__Exercise goal__. Copy out the final stretch of the listing: the line that contains "IC3: LM393 -> MCP6541" and all lines after it, exactly as they appear.

__Exercise data__.
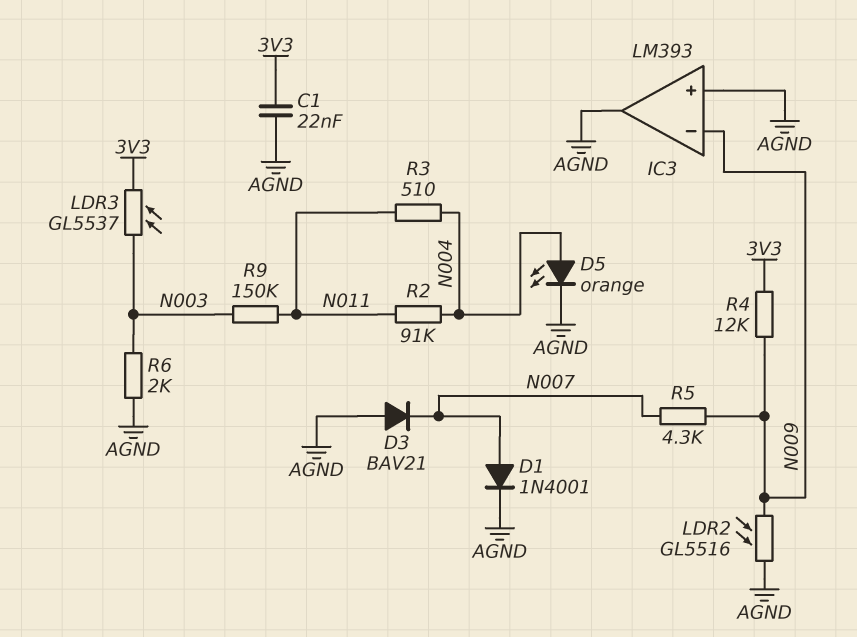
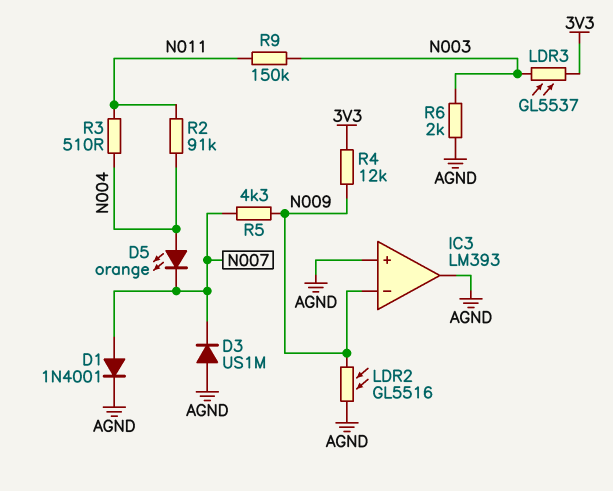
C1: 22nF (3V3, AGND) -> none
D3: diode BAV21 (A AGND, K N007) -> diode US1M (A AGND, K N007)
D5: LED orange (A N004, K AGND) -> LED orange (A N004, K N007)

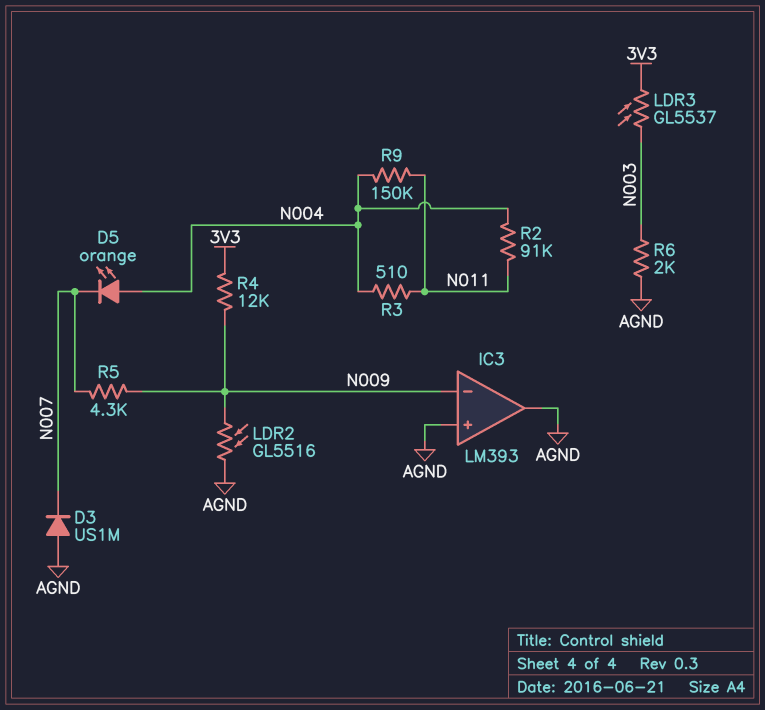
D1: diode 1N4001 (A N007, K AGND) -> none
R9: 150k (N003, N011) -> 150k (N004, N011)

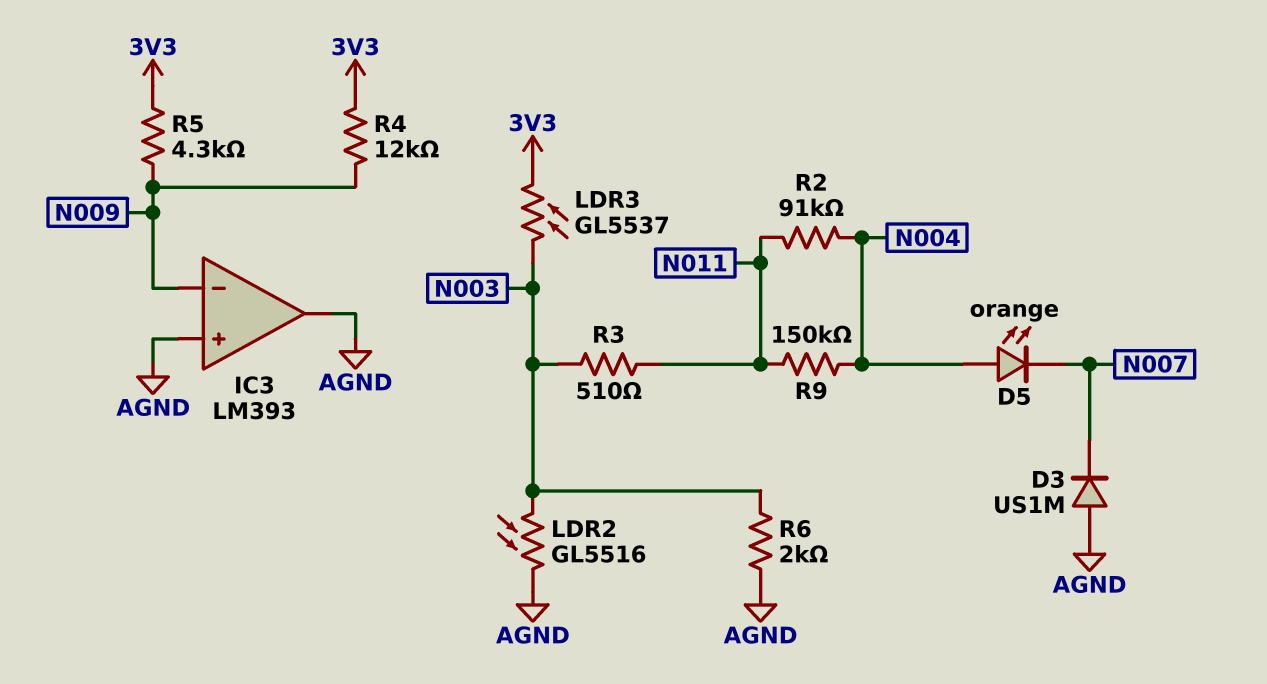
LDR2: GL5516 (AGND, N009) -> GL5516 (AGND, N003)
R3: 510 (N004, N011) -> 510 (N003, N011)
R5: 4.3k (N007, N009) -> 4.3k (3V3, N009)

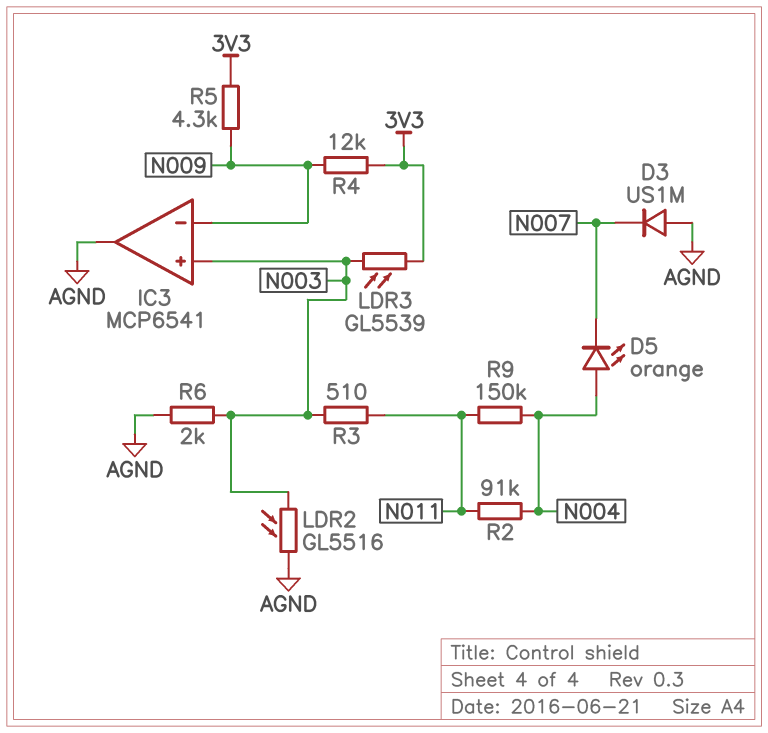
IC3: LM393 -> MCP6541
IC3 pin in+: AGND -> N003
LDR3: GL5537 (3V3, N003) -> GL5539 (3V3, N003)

__Response to the exercise__.
IC3: LM393 -> MCP6541
IC3 pin in+: AGND -> N003
LDR3: GL5537 (3V3, N003) -> GL5539 (3V3, N003)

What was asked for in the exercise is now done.